Records for the exercise =>
====

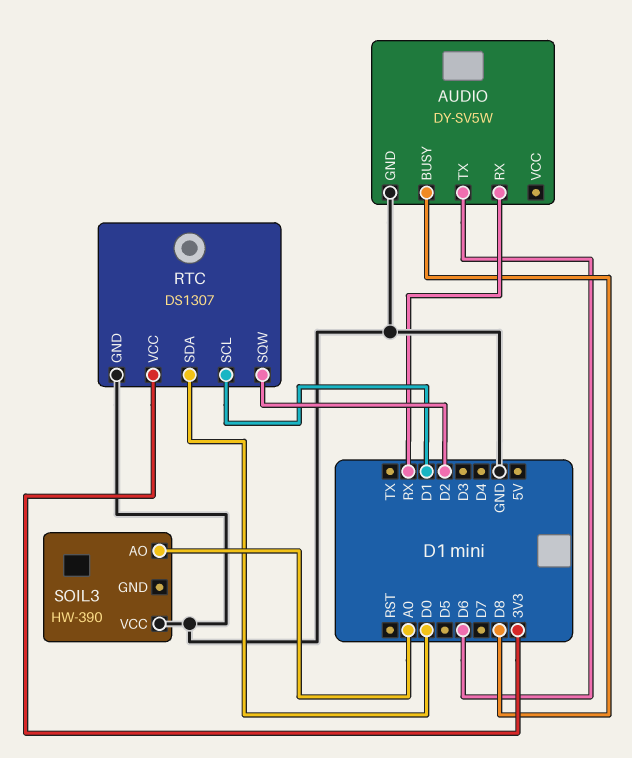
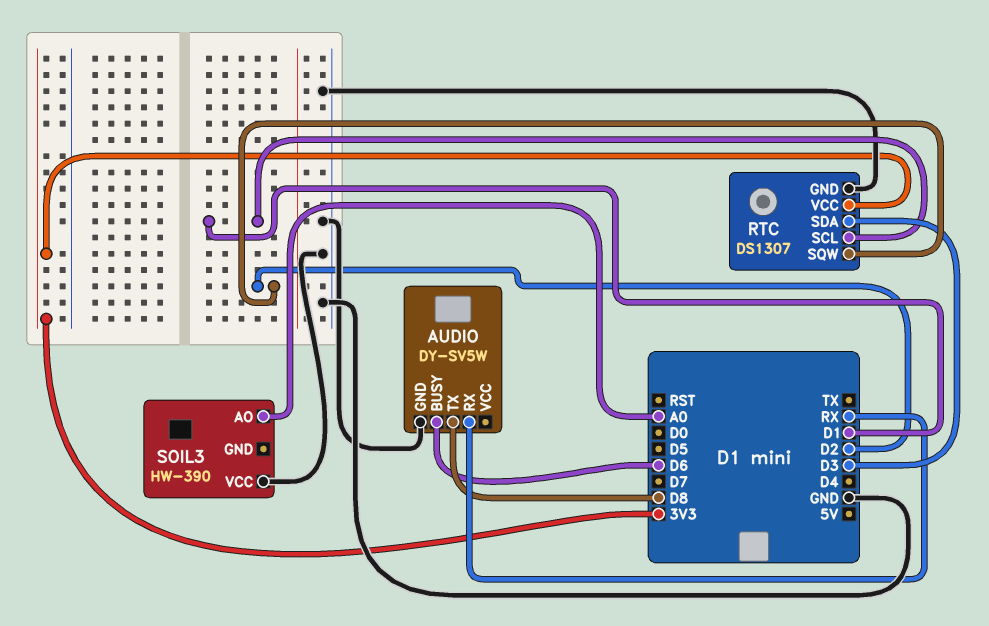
AUDIO pin BUSY: D8 -> D6
AUDIO pin TX: D6 -> D8
RTC pin SDA: D0 -> D3

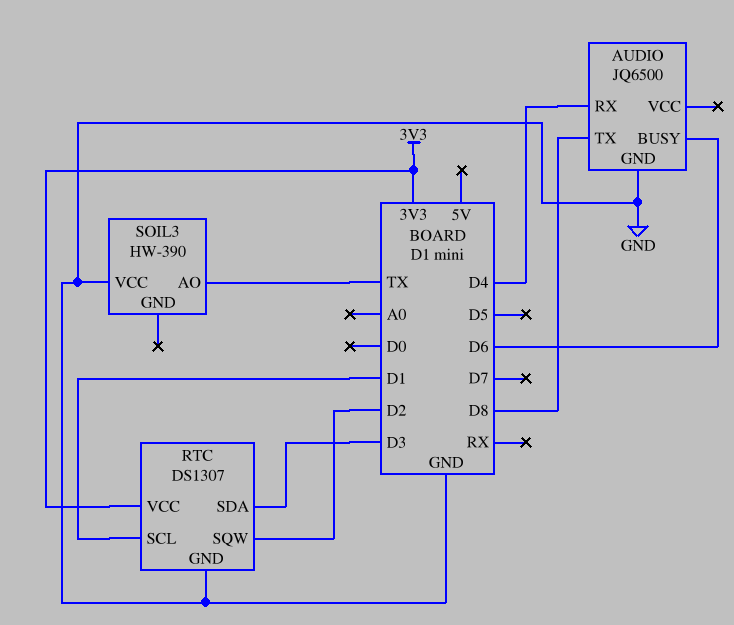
AUDIO: DY-SV5W -> JQ6500
AUDIO pin RX: RX -> D4
SOIL3 pin AO: A0 -> TX

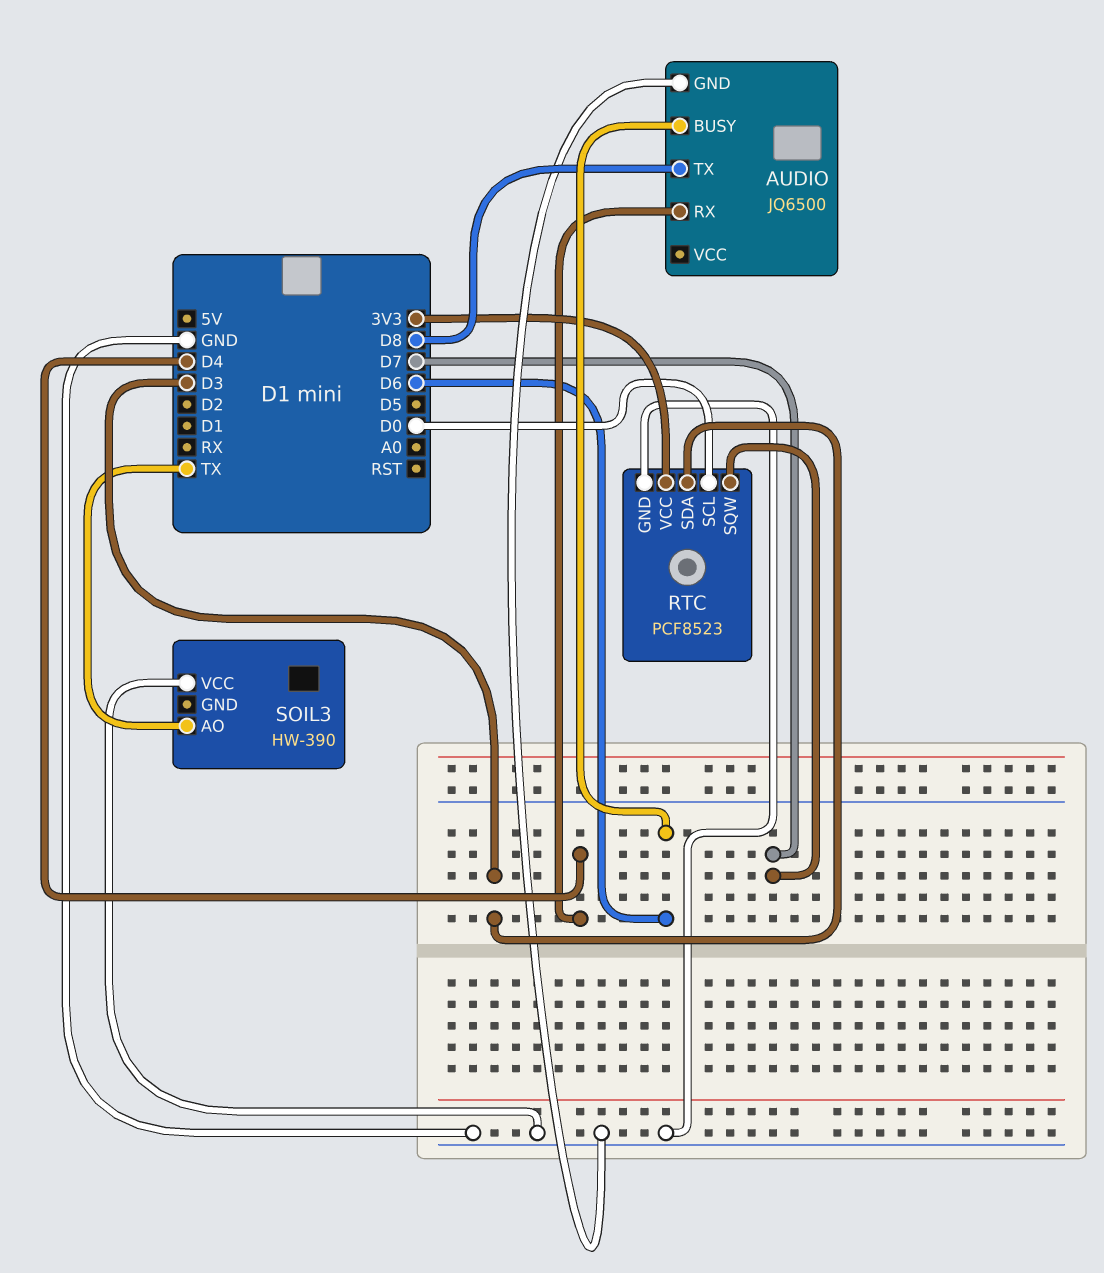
RTC: DS1307 -> PCF8523
RTC pin SCL: D1 -> D0
RTC pin SQW: D2 -> D7

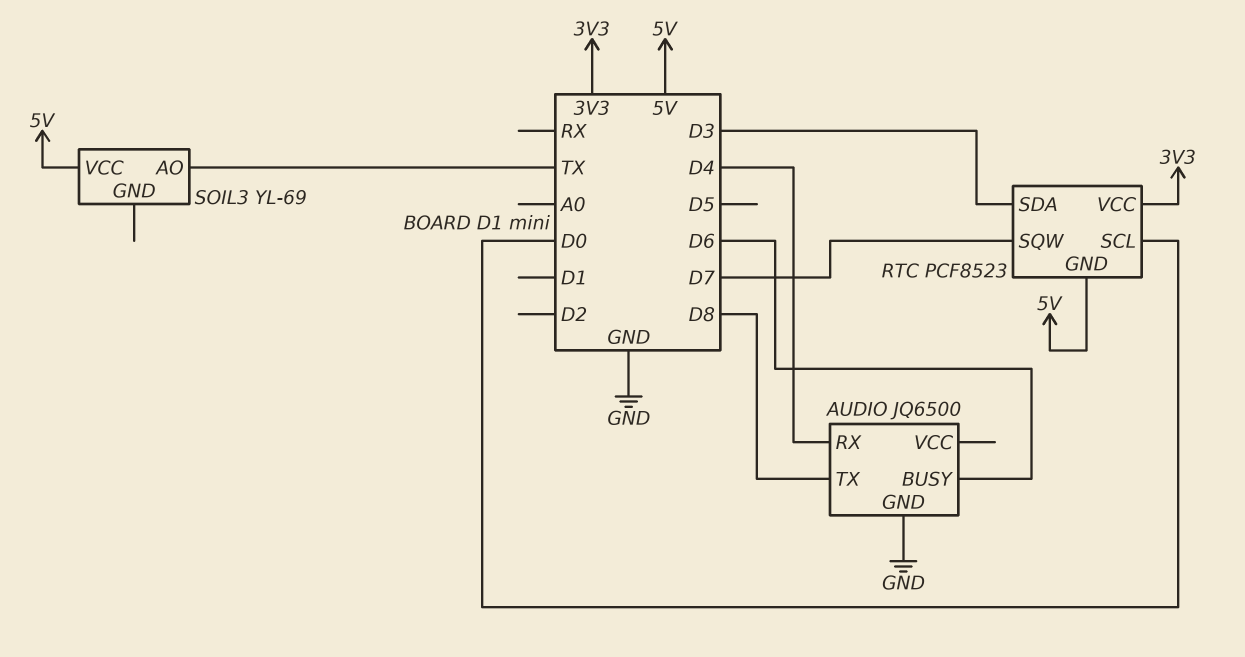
RTC pin GND: GND -> 5V
SOIL3: HW-390 -> YL-69
SOIL3 pin VCC: GND -> 5V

====

Exercise requirements =>
Search the data above for the string "AUDIO" and return every line that has it.

Solved problem =>
AUDIO pin BUSY: D8 -> D6
AUDIO pin TX: D6 -> D8
AUDIO: DY-SV5W -> JQ6500
AUDIO pin RX: RX -> D4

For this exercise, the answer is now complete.